» **Task requirements**
Copy every line of the data that contains the string "size".

(Data shown Opens)

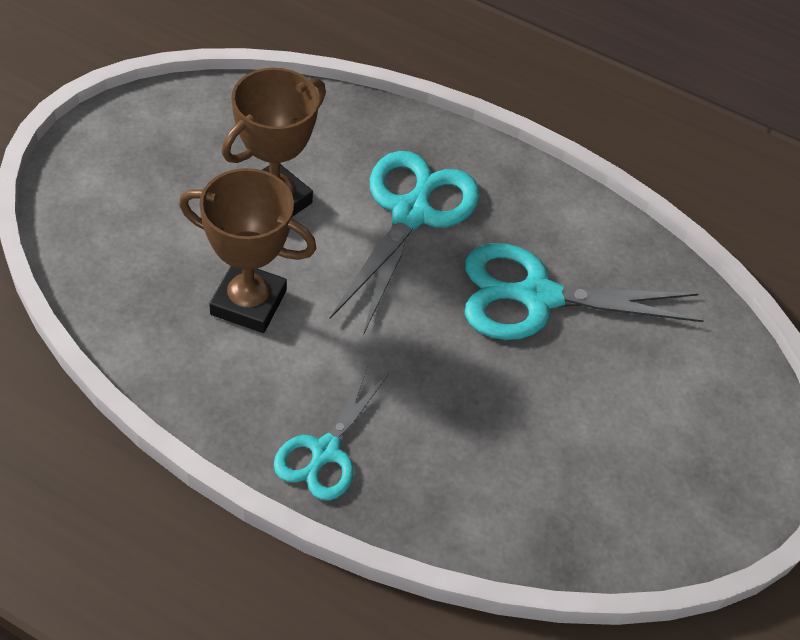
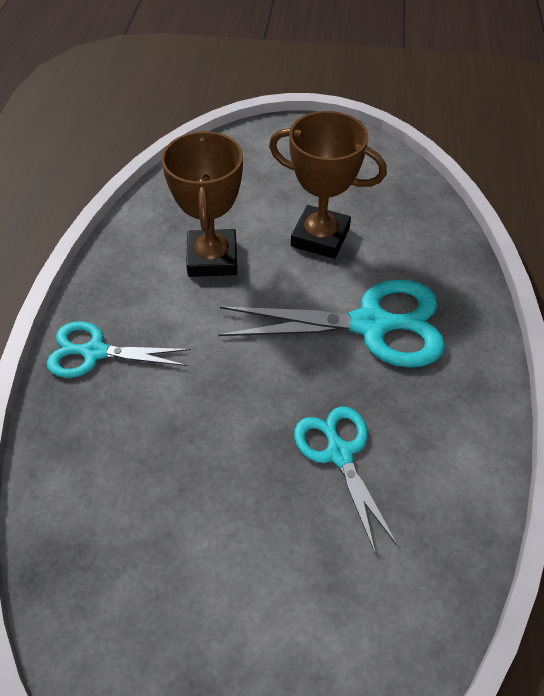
camera: 75 degrees right, 0 degrees up
turquoise scissors [465,243,704,340] -> turquoise scissors [294,407,398,554], size x0.61

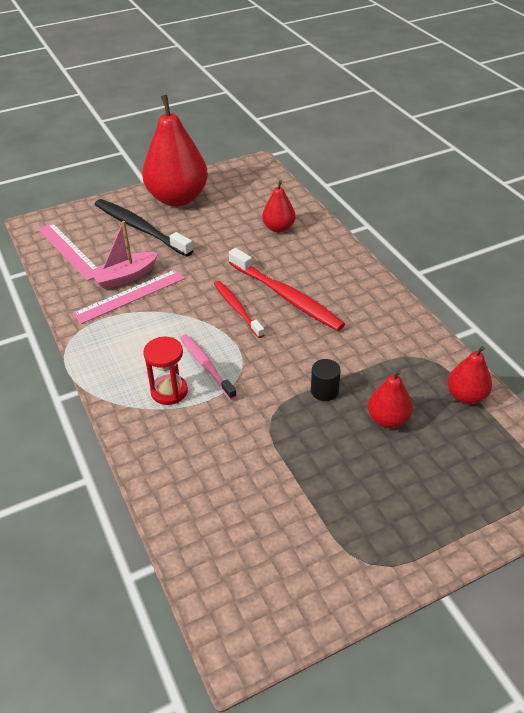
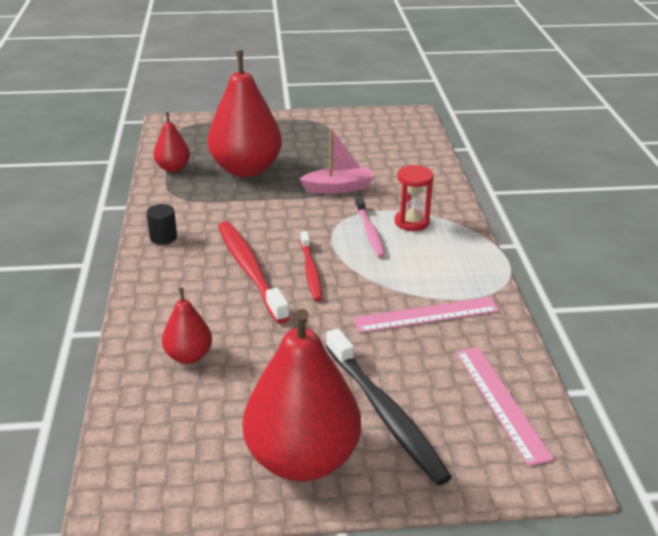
camera: 160 degrees left, 10 degrees down
pink boat [89,221,158,290] -> pink boat moved to [299,128,374,194]
black cylinder [311,359,341,401] -> black cylinder moved to [146,204,177,244]
red pear [368,370,413,428] -> red pear [207,51,282,177], size x2.04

(Data shown Closes)

» **Solved exercise**
turquoise scissors [465,243,704,340] -> turquoise scissors [294,407,398,554], size x0.61
red pear [368,370,413,428] -> red pear [207,51,282,177], size x2.04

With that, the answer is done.